* TASK OBJECTIVE:
Below are some records. Retype exactly the lines from the one containing "D11: LED white" through the one containing "D2: LED blue", both included, skipping every picture.

__________

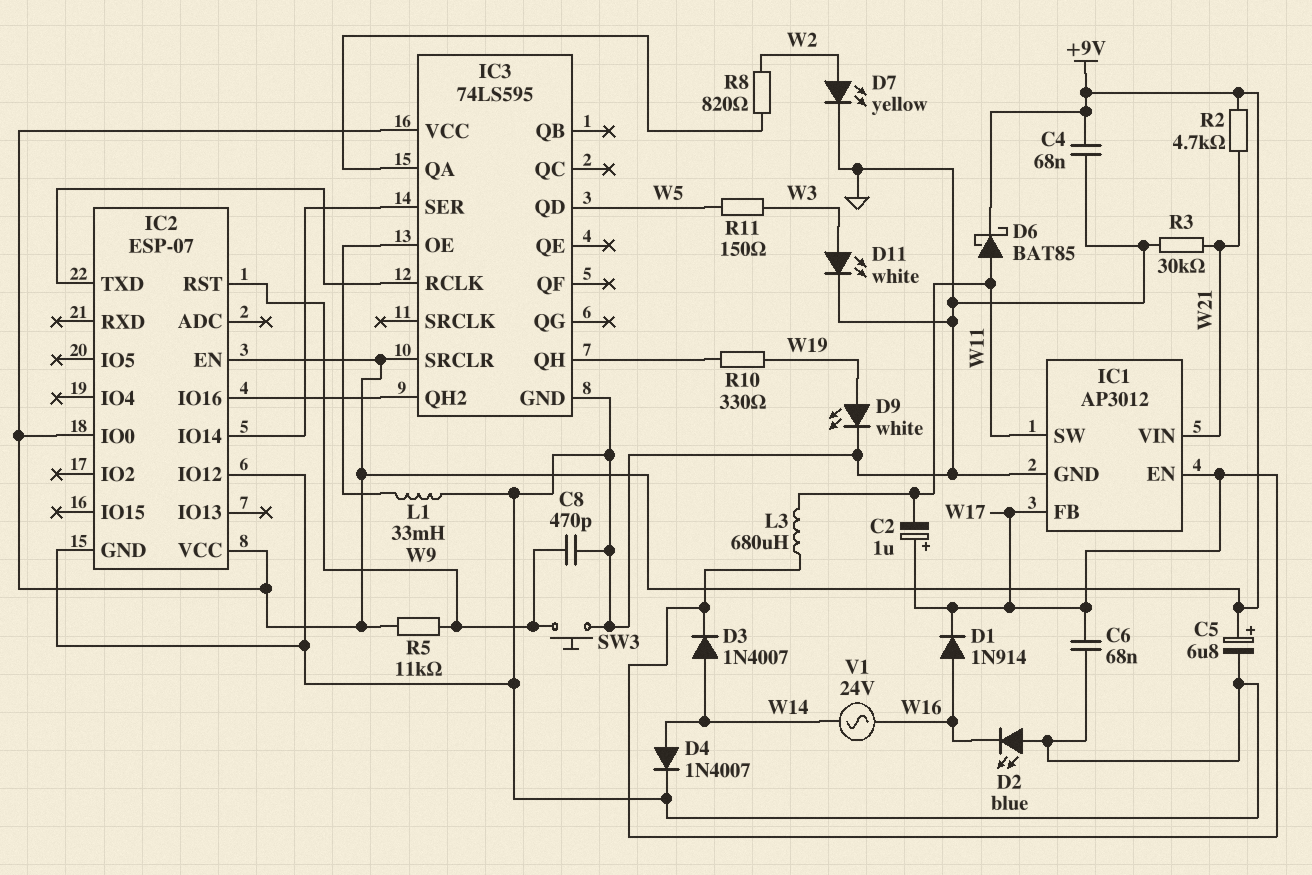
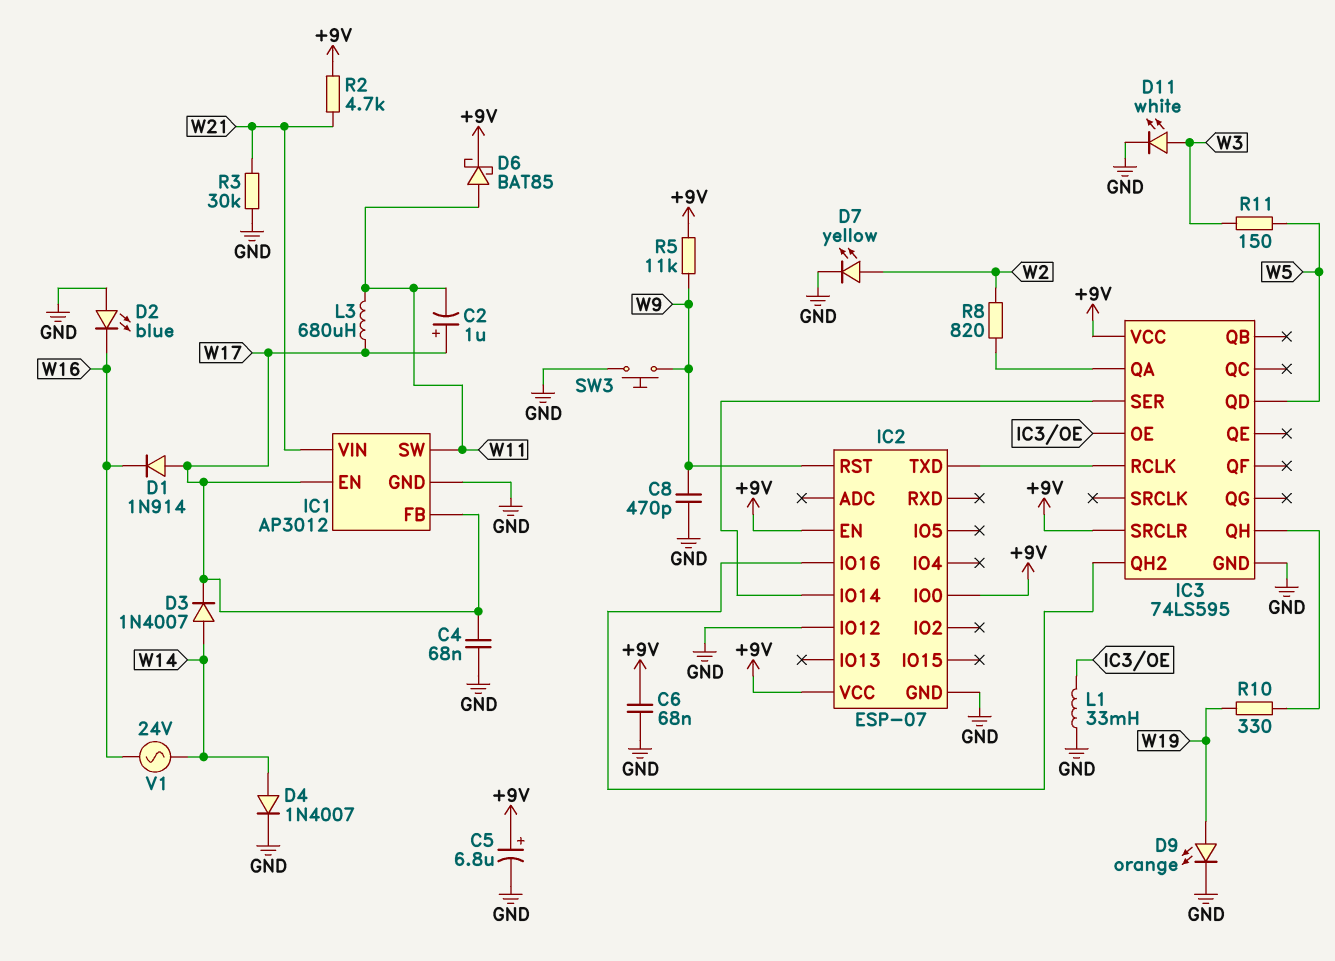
C4: 68nF (+9V, GND) -> 68nF (GND, W17)
C6: 68nF (GND, W17) -> 68nF (+9V, GND)
D1: diode 1N914 (A W16, K W17) -> diode 1N914 (A W17, K W16)
D9: LED white (A W19, K GND) -> LED orange (A W19, K GND)

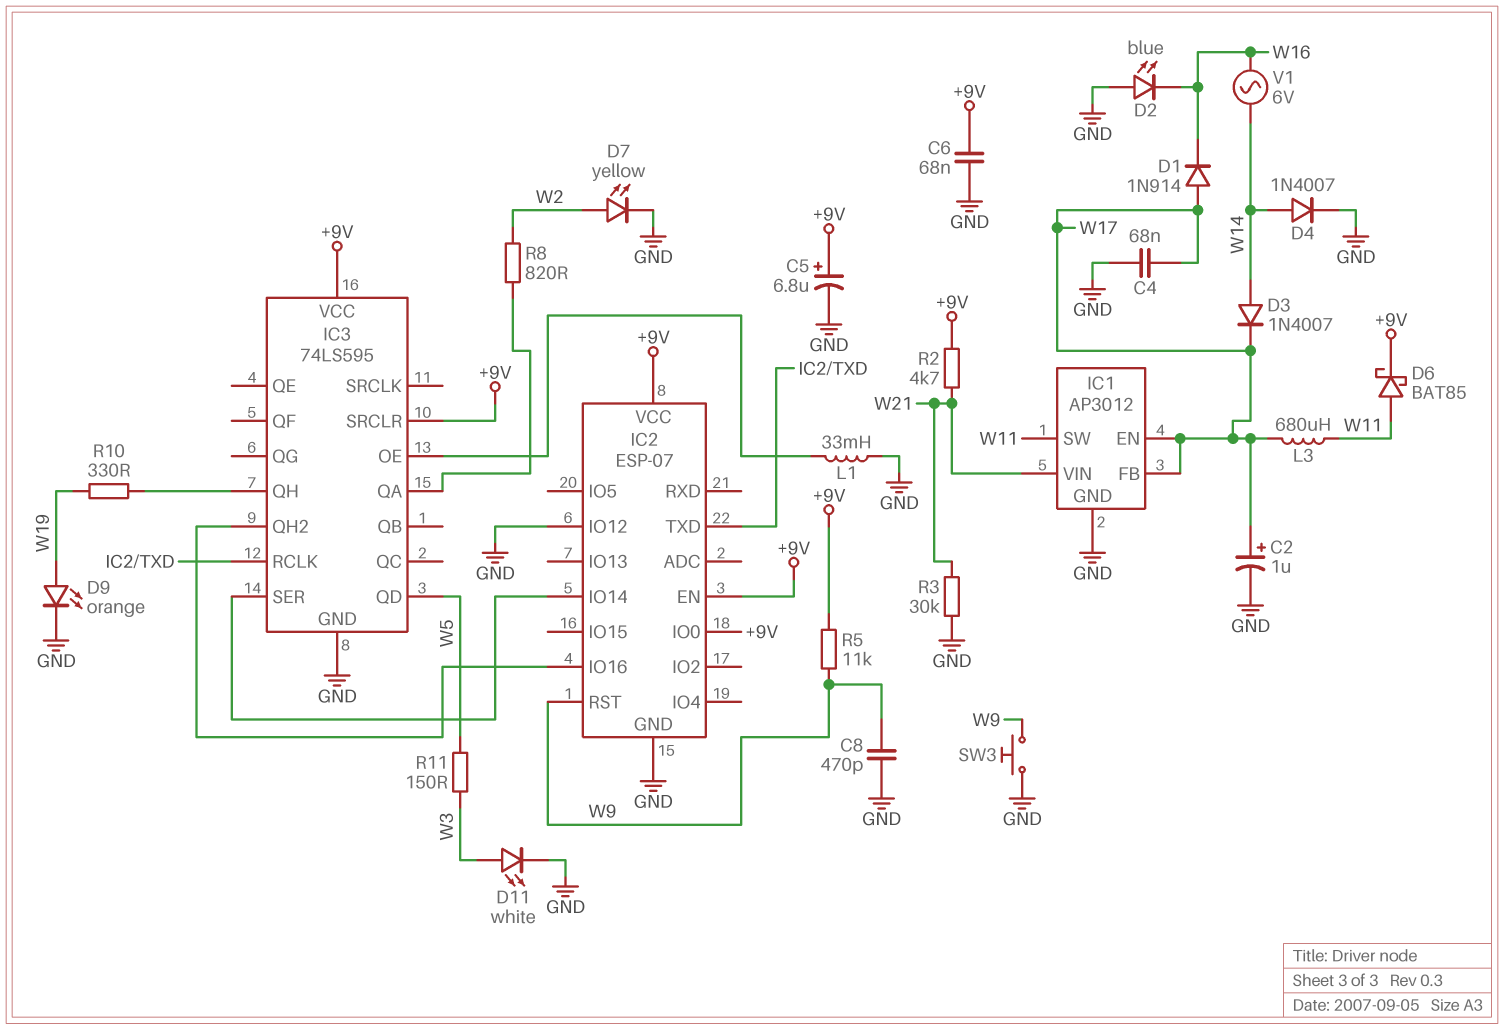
C2: 1uF (plus W17, minus W11) -> 1uF (plus W17, minus GND)
V1: AC 24V (W14, W16) -> AC 6V (W14, W16)

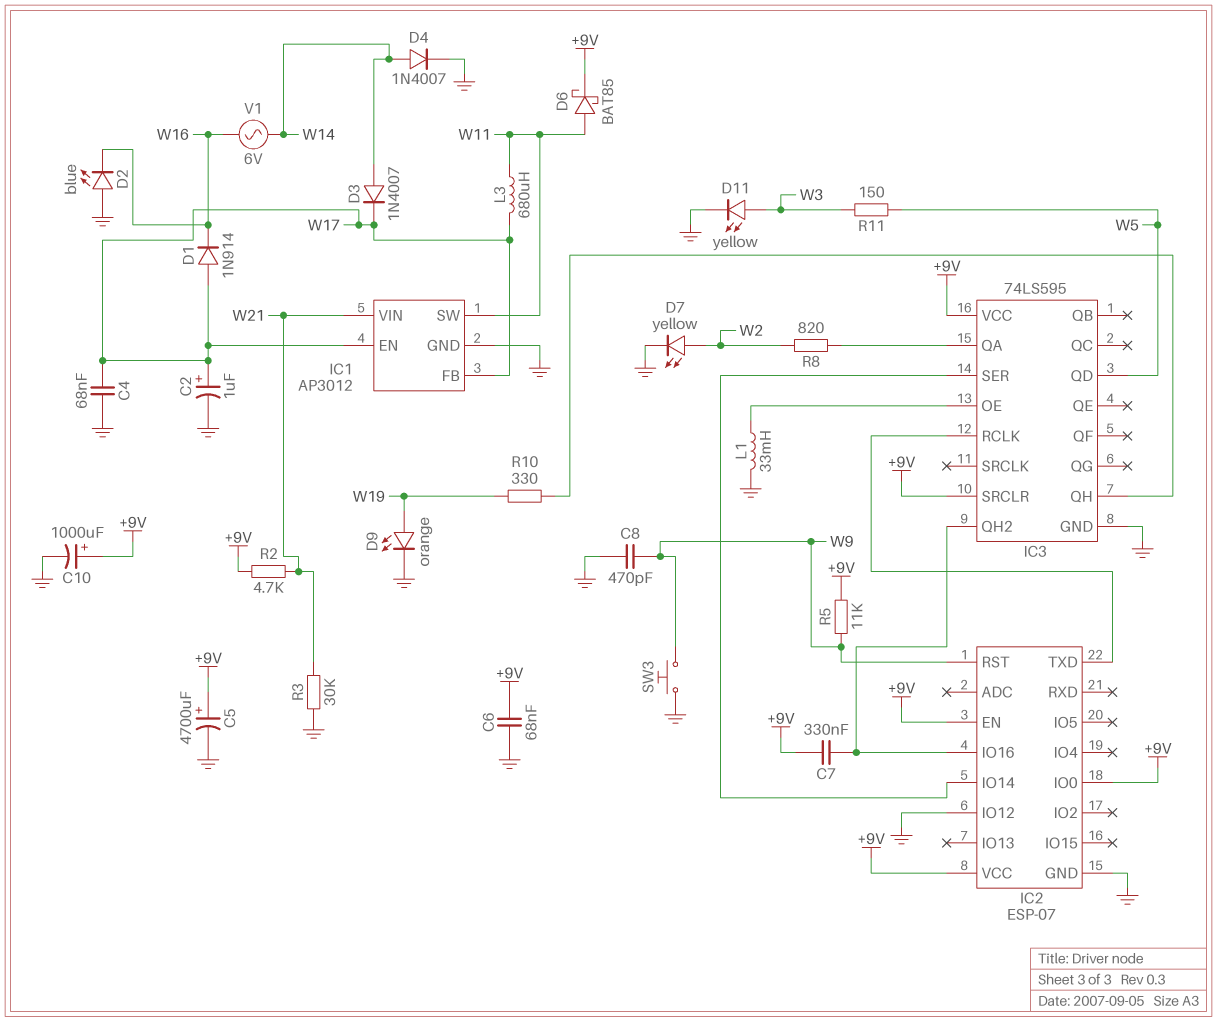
C5: 6.8uF (plus +9V, minus GND) -> 4700uF (plus +9V, minus GND)
C7: none -> 330nF (+9V, IC2/IO16)
C10: none -> 1000uF (plus +9V, minus GND)
D11: LED white (A W3, K GND) -> LED yellow (A W3, K GND)

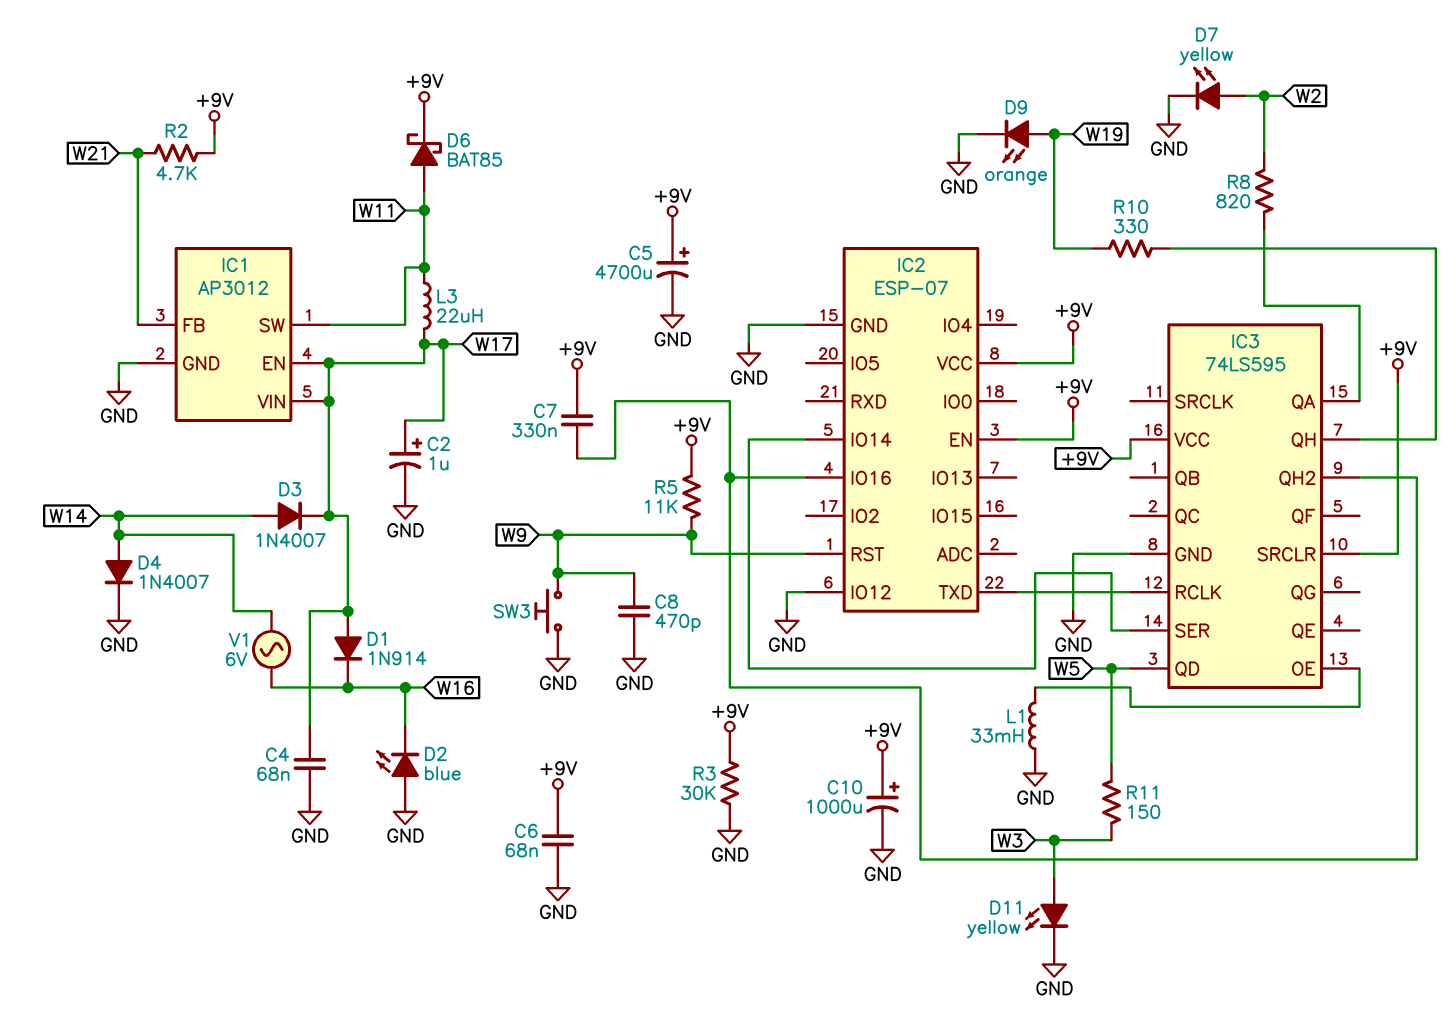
IC1 pin FB: W17 -> W21
IC1 pin VIN: W21 -> W17
IC2 pin IO0: +9V -> none
L3: 680uH (W11, W17) -> 22uH (W11, W17)
R3: 30k (GND, W21) -> 30k (+9V, GND)

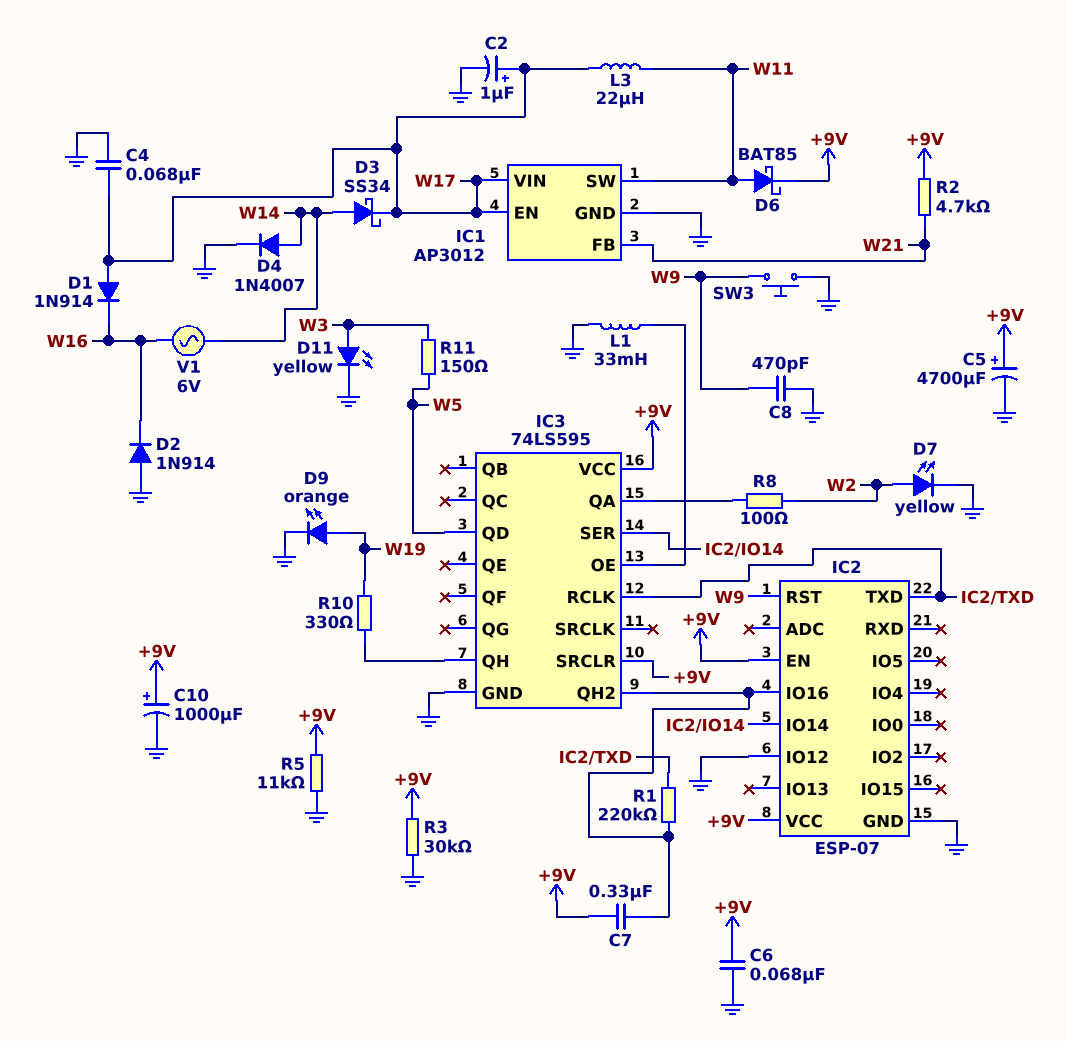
D2: LED blue (A GND, K W16) -> diode 1N914 (A GND, K W16)
D3: diode 1N4007 (A W14, K W17) -> schottky SS34 (A W14, K W17)
R1: none -> 220k (IC2/IO16, IC2/TXD)
R5: 11k (+9V, W9) -> 11k (+9V, GND)
R8: 820 (IC3/QA, W2) -> 100 (IC3/QA, W2)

__________

* ANSWER TO THIS PROBLEM:
D11: LED white (A W3, K GND) -> LED yellow (A W3, K GND)

IC1 pin FB: W17 -> W21
IC1 pin VIN: W21 -> W17
IC2 pin IO0: +9V -> none
L3: 680uH (W11, W17) -> 22uH (W11, W17)
R3: 30k (GND, W21) -> 30k (+9V, GND)

D2: LED blue (A GND, K W16) -> diode 1N914 (A GND, K W16)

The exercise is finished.